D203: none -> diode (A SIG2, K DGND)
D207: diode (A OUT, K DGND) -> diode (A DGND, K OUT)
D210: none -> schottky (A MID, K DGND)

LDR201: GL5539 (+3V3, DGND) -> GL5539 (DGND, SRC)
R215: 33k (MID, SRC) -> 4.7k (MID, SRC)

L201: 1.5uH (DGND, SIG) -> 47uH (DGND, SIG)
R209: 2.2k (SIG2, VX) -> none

...

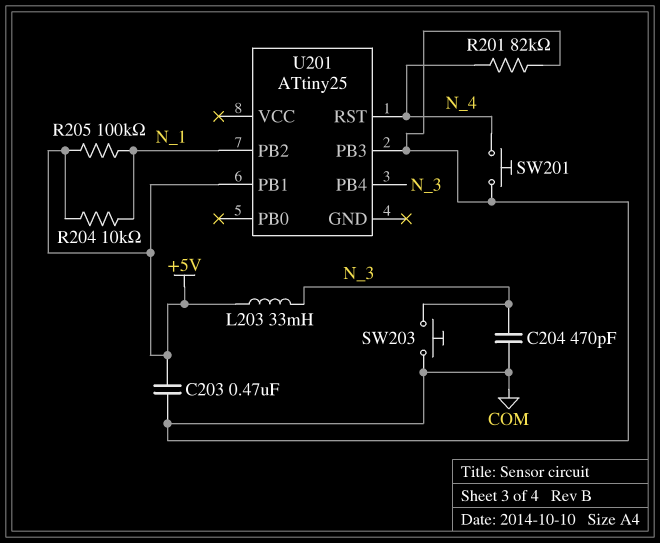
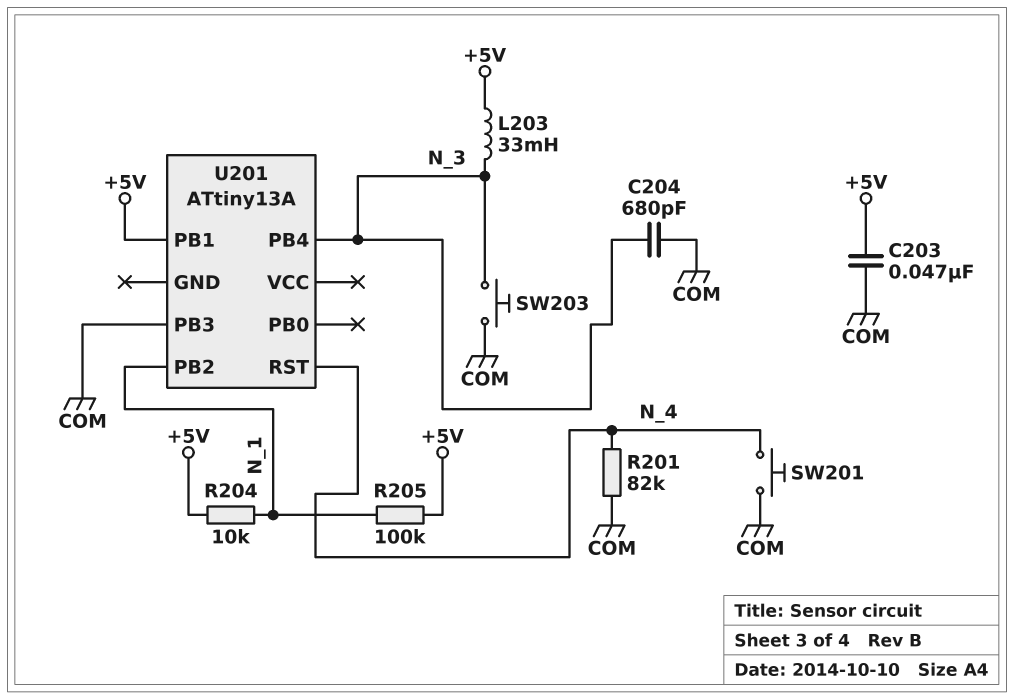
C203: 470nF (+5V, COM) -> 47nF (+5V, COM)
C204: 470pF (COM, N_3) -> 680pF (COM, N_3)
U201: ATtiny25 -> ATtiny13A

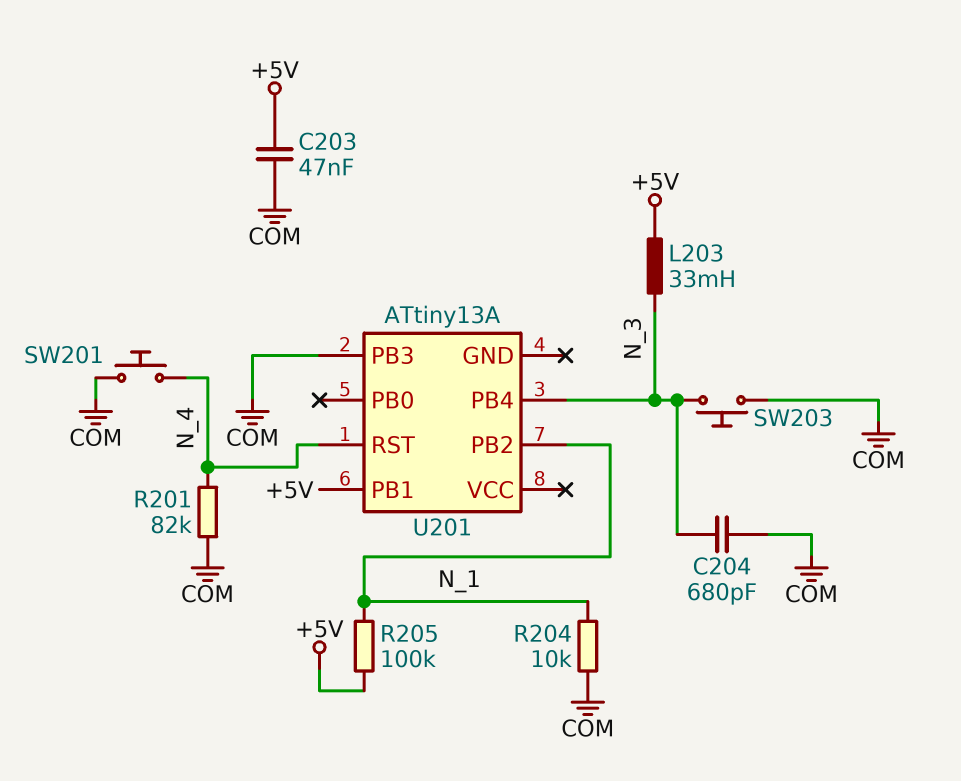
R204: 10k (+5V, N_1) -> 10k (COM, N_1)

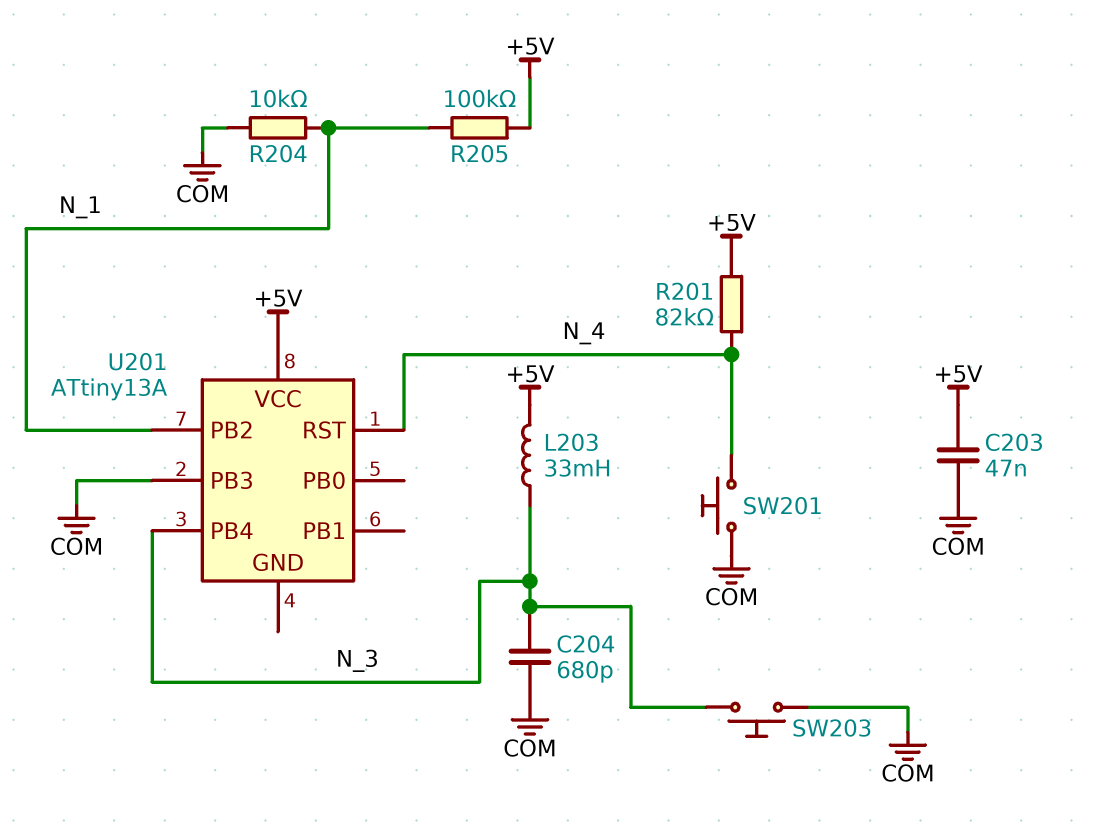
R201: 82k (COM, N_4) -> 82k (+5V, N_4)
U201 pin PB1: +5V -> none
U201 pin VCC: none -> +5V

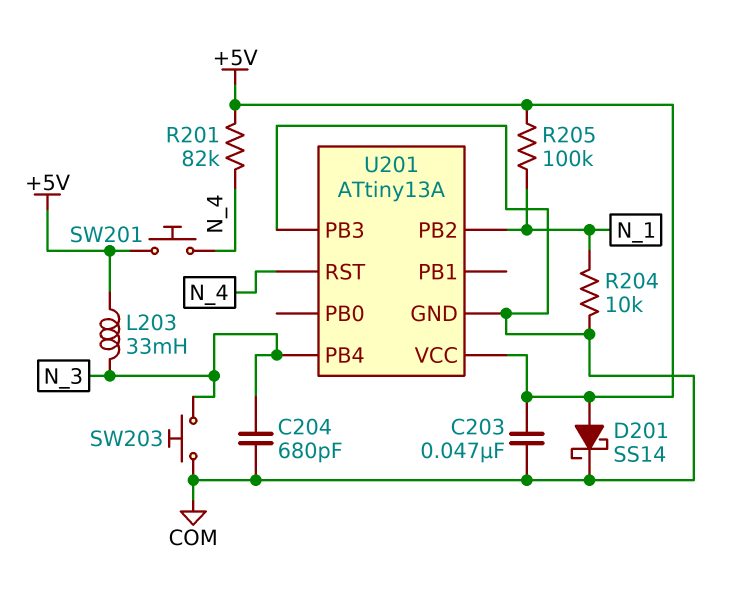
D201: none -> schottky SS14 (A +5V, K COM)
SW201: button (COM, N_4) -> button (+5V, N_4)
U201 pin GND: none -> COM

Work to be completed »
The lines to copy are those in the listing that contain the word "none".

Result for this exercise »
D203: none -> diode (A SIG2, K DGND)
D210: none -> schottky (A MID, K DGND)
R209: 2.2k (SIG2, VX) -> none
U201 pin PB1: +5V -> none
U201 pin VCC: none -> +5V
D201: none -> schottky SS14 (A +5V, K COM)
U201 pin GND: none -> COM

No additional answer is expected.